··· MATERIAL SHOWN
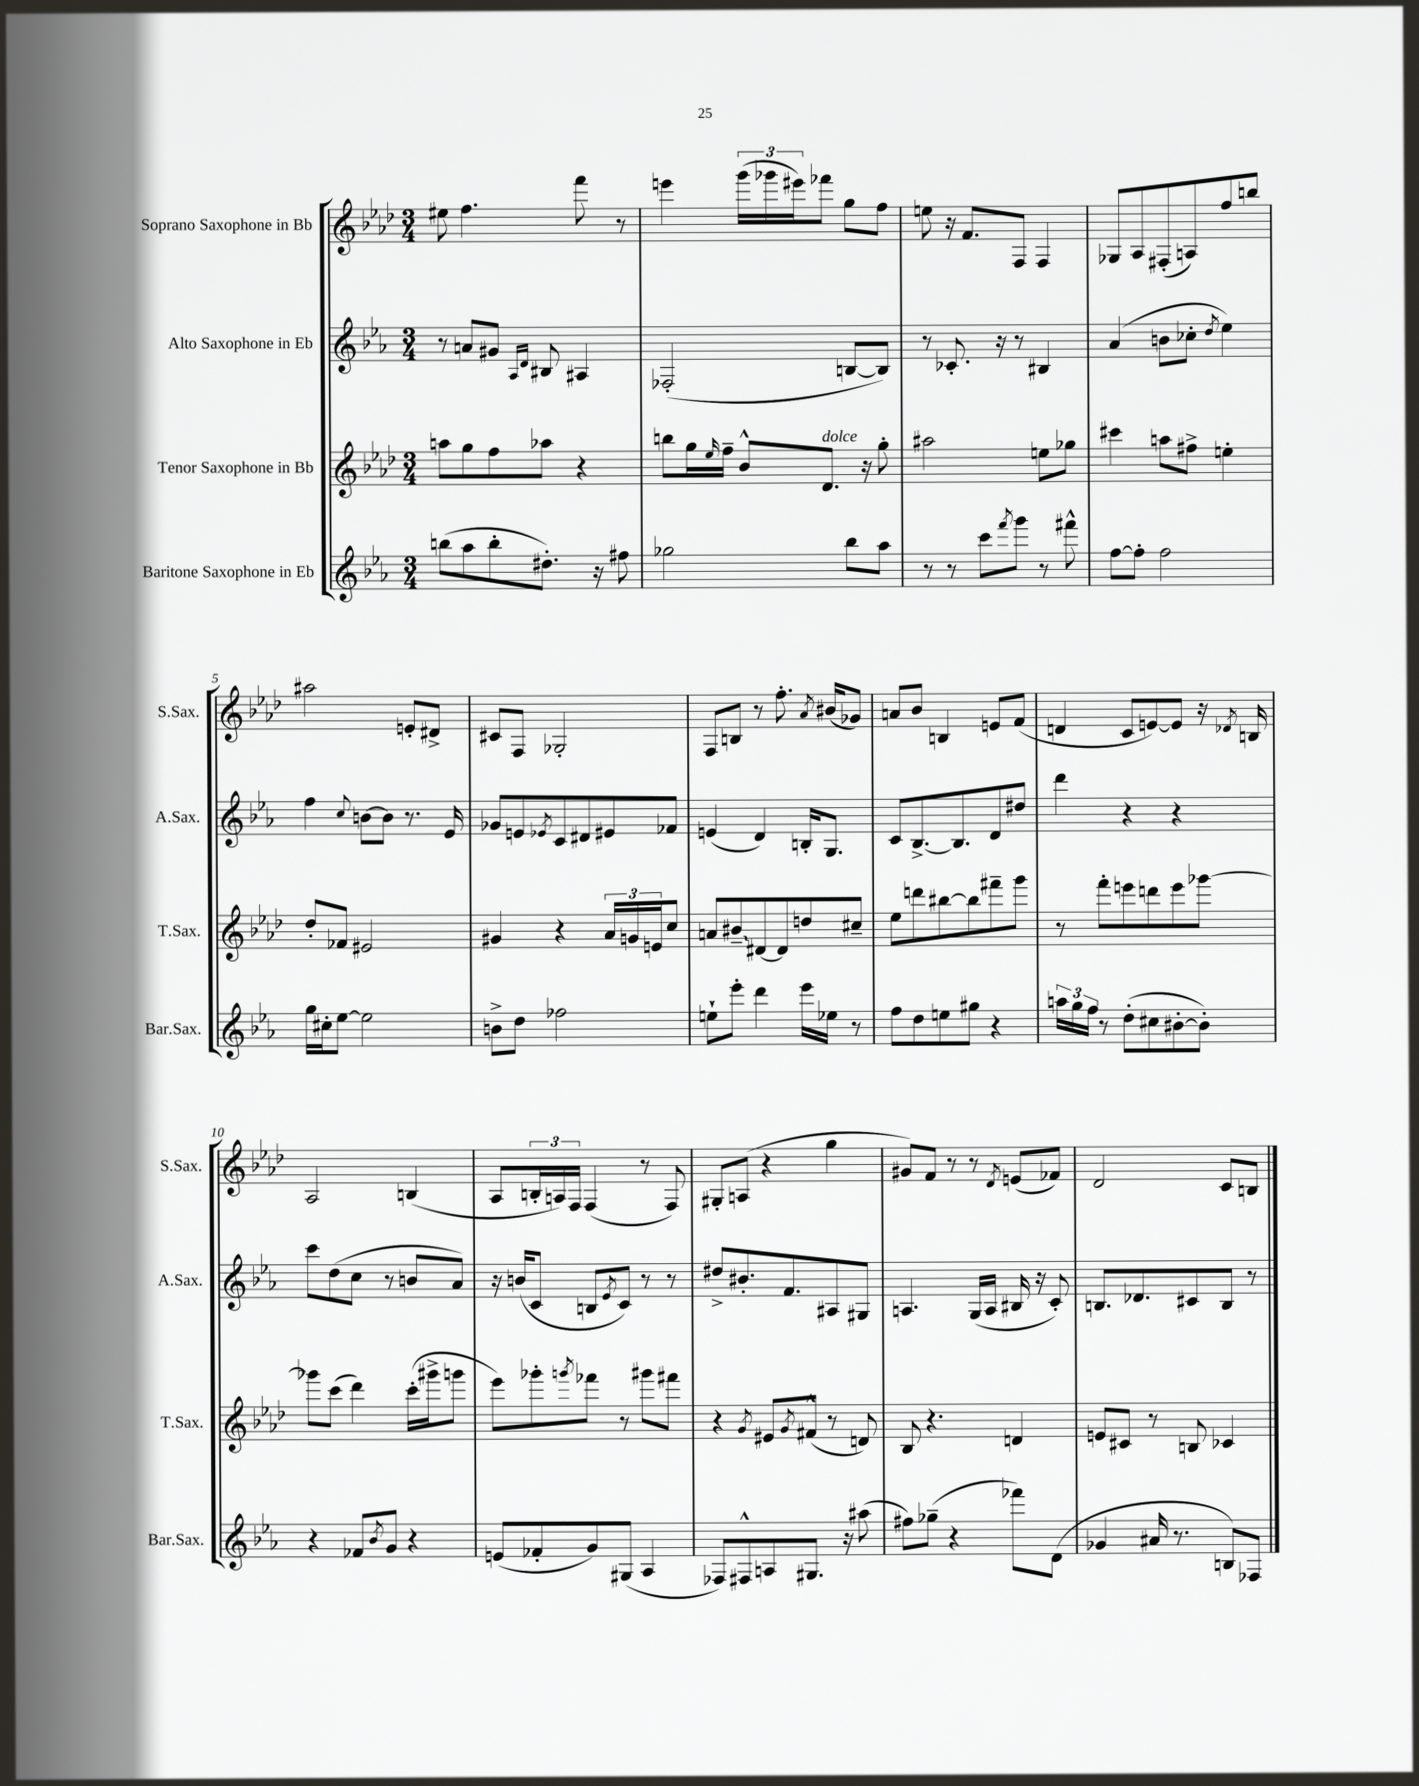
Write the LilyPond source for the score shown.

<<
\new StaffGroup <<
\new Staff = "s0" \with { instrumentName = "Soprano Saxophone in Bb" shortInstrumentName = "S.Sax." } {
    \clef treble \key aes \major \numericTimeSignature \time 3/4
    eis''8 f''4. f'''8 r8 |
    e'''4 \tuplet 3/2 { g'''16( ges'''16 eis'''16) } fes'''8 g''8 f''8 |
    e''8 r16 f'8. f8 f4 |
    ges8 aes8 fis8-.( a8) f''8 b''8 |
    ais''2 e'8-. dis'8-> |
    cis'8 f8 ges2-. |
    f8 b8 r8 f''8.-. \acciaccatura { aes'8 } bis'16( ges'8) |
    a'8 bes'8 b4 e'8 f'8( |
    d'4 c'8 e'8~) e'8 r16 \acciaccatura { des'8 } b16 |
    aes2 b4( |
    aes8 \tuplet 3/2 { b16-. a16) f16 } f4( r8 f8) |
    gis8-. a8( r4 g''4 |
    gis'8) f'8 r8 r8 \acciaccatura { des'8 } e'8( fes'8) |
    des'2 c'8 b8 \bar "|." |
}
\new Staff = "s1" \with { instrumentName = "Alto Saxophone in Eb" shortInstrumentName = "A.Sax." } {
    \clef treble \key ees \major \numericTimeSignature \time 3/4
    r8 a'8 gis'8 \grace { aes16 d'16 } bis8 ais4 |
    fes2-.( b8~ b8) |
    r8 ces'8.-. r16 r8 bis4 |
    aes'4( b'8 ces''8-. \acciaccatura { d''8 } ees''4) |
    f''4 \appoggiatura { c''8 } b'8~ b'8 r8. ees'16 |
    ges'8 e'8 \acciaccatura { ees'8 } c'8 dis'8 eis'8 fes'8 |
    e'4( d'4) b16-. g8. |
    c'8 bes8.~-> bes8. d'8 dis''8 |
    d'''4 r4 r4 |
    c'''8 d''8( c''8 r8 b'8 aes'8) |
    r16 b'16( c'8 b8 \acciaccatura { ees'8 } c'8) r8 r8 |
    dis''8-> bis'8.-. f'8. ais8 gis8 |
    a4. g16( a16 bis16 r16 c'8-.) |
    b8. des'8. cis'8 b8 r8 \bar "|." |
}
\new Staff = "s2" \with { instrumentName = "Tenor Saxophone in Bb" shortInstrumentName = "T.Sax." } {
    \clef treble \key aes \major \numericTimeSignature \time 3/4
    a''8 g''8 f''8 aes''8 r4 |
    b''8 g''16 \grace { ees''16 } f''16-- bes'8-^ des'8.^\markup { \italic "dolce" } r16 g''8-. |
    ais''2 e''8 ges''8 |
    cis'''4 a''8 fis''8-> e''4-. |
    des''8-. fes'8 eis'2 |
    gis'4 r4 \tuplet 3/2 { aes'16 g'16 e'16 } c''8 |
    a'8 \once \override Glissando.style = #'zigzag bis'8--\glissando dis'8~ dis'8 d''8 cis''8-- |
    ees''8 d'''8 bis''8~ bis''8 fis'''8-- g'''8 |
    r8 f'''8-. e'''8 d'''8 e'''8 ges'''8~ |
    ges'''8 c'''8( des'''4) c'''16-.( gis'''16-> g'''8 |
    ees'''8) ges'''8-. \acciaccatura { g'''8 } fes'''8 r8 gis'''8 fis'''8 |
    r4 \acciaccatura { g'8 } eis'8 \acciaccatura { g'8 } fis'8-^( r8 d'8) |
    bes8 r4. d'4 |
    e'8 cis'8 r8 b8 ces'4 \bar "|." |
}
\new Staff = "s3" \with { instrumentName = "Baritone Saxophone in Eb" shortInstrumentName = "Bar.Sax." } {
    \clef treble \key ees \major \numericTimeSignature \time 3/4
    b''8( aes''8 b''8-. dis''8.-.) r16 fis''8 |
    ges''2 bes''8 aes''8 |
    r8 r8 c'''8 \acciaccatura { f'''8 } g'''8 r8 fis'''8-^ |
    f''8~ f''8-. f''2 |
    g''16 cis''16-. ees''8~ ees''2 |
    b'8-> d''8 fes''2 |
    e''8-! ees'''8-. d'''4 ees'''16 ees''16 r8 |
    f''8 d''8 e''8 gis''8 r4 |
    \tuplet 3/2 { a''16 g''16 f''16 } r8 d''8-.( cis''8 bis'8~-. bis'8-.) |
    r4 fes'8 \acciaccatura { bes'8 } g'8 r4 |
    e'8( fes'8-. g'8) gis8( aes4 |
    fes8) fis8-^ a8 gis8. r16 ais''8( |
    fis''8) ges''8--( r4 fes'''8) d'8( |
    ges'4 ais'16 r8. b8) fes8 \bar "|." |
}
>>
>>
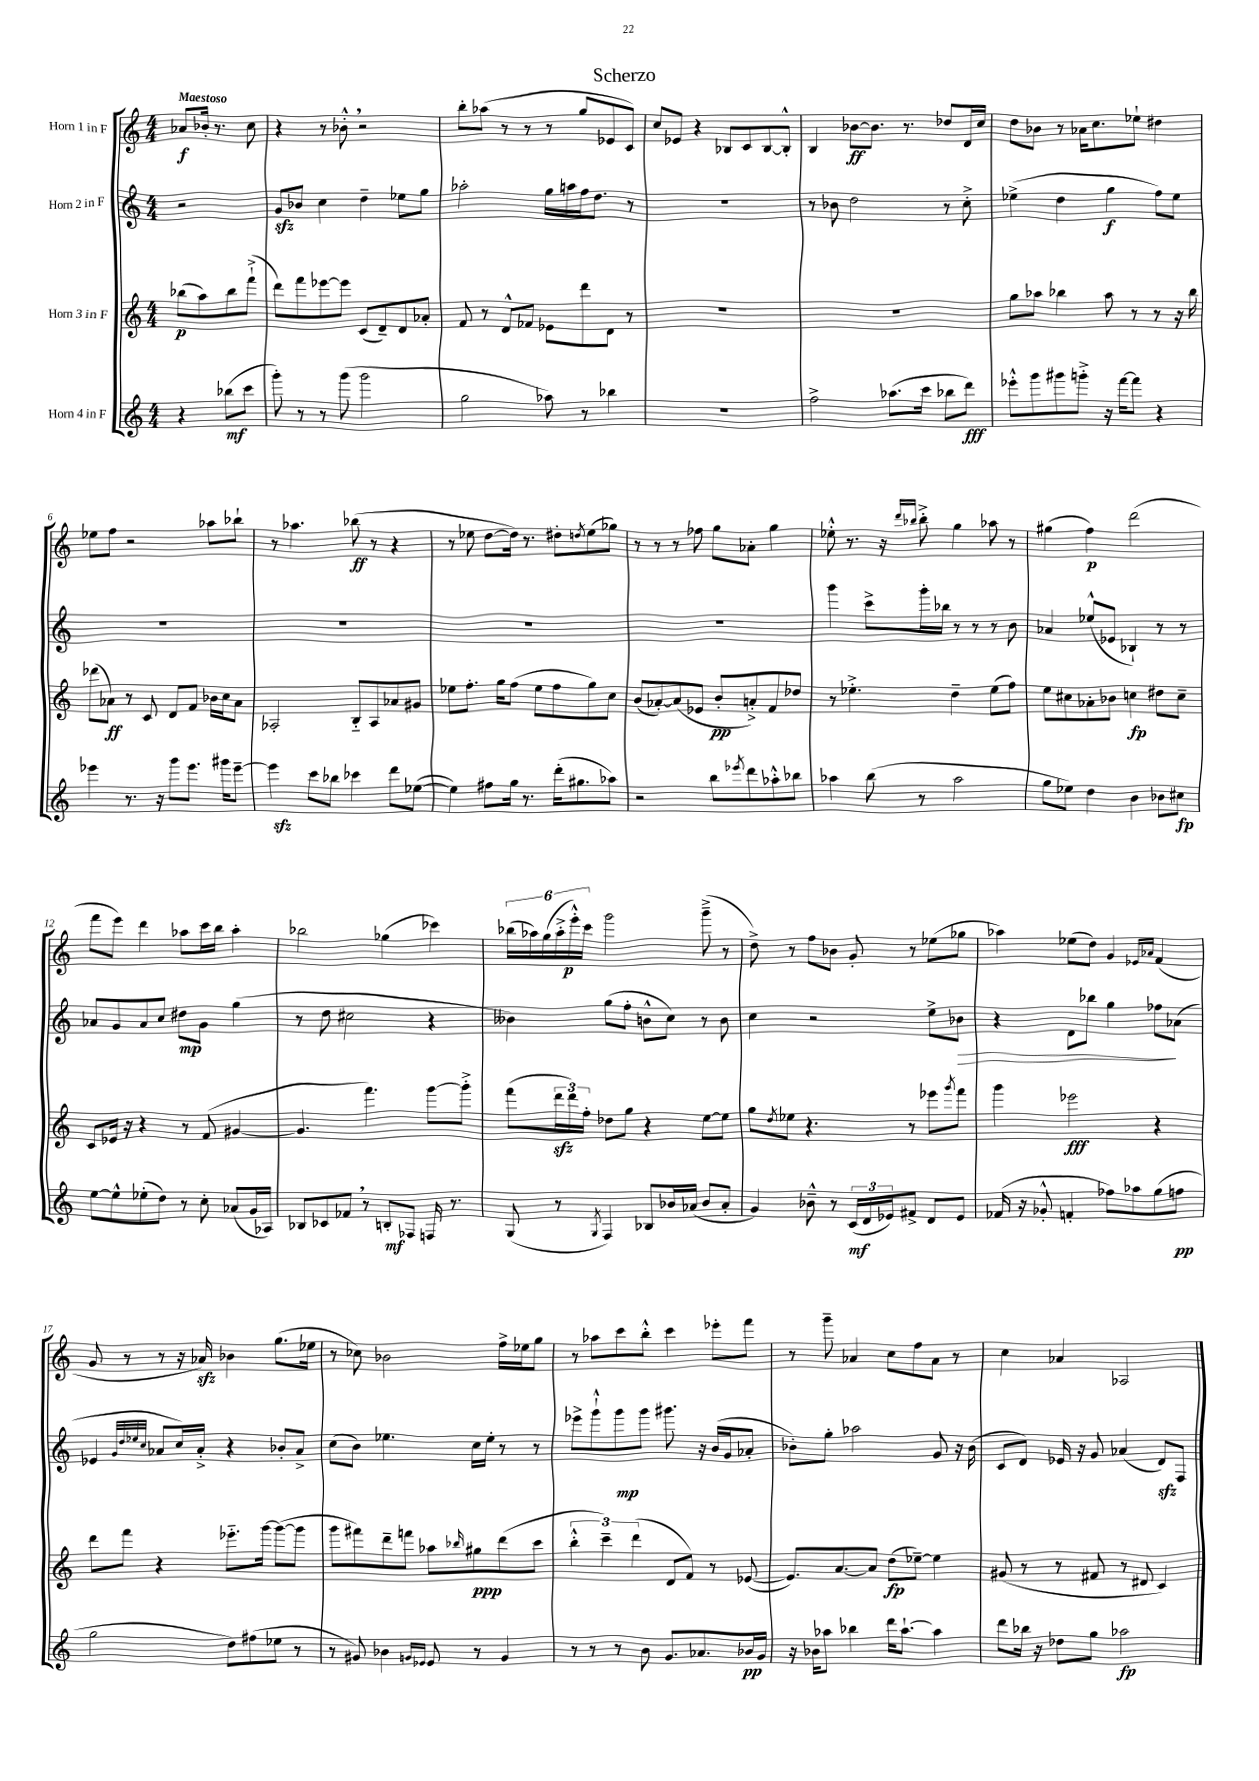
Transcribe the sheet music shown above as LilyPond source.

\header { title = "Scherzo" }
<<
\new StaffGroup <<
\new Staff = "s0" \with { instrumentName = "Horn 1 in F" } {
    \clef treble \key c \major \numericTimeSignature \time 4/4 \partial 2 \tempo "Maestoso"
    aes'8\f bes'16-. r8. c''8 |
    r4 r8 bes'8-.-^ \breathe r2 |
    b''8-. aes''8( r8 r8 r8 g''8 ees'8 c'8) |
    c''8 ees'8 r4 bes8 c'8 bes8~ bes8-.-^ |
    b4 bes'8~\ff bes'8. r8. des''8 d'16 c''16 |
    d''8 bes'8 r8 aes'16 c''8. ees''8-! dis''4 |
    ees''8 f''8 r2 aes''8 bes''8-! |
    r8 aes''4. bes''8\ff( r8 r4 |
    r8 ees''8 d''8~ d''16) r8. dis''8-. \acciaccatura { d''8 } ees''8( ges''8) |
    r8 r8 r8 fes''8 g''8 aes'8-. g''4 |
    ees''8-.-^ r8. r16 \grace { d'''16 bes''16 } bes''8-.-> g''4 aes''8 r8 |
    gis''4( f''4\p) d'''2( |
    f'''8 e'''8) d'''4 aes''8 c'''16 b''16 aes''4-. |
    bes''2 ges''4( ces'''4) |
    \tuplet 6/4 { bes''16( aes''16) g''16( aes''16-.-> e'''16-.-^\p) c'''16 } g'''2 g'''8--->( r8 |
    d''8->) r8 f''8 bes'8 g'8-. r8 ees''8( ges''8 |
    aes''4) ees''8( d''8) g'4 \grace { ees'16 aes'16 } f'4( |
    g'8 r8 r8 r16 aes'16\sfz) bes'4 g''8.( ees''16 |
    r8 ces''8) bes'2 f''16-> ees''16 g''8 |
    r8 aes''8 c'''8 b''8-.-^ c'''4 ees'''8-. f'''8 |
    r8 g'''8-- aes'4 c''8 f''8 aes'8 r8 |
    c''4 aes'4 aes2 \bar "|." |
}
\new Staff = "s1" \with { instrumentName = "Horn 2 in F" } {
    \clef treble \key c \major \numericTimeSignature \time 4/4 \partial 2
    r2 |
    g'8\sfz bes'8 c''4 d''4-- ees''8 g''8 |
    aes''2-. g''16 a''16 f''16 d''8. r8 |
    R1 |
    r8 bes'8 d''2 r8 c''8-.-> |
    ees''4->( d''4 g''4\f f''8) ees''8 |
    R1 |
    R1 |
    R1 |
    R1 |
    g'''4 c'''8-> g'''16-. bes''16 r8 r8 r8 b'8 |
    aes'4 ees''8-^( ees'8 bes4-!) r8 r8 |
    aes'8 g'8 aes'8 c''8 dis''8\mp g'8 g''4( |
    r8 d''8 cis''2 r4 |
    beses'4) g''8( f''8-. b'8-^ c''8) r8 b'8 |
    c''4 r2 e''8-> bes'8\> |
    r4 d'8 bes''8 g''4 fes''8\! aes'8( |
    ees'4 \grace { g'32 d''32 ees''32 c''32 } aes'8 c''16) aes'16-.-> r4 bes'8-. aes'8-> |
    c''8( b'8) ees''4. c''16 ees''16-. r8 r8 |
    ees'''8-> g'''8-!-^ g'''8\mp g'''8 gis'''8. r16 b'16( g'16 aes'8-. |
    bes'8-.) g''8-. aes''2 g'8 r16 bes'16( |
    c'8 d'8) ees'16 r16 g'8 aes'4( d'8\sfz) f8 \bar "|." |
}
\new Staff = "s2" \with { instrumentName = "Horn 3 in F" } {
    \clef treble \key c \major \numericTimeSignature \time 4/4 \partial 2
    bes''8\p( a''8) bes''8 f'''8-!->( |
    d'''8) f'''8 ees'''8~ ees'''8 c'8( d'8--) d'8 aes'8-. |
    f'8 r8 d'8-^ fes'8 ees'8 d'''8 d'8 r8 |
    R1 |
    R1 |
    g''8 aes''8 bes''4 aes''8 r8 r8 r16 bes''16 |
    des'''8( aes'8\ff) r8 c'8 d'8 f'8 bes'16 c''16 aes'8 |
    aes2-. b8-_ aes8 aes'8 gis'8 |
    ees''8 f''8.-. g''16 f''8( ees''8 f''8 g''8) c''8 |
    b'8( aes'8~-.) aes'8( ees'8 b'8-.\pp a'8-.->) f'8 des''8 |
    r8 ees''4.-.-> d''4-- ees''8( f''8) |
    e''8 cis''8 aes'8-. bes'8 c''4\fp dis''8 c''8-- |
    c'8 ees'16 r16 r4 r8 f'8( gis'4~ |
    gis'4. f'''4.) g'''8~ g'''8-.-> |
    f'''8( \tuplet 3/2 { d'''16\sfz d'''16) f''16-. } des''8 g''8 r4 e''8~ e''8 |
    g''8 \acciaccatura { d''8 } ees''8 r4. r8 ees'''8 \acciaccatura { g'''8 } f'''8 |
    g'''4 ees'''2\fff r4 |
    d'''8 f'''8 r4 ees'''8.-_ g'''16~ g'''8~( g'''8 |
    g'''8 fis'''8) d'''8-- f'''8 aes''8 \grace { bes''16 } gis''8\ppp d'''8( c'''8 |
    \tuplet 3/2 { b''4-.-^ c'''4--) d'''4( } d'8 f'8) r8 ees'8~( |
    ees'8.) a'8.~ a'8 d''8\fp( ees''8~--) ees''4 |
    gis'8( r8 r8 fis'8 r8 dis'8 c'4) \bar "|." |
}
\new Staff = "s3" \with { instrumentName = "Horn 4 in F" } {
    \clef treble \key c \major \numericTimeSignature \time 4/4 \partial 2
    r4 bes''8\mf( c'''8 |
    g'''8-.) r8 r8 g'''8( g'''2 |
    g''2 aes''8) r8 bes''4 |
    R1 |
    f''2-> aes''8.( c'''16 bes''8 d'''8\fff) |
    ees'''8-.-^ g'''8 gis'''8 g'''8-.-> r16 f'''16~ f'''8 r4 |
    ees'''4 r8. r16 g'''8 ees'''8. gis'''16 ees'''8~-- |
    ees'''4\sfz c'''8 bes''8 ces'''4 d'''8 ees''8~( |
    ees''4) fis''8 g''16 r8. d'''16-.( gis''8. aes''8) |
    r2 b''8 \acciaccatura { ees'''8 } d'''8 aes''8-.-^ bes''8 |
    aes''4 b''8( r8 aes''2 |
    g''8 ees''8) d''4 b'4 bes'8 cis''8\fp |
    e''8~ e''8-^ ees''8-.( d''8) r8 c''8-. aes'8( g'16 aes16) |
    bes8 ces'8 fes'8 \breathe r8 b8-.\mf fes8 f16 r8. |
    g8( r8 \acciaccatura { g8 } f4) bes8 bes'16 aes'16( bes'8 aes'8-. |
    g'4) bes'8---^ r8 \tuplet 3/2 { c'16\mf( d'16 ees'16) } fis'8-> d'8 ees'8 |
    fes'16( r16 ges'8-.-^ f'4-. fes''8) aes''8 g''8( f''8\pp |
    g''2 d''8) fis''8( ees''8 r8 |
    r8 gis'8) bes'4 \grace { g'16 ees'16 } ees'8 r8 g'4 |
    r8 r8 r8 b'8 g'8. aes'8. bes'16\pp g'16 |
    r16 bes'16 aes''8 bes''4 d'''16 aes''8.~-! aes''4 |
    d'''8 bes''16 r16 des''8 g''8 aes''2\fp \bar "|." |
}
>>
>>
······
(STATED EXERCISE) Pick out and copy every line in the items above that contains the string "source", matching case exactly.

(WRITTEN ANSWER)
Write the LilyPond source for the score shown.
Transcribe the sheet music shown above as LilyPond source.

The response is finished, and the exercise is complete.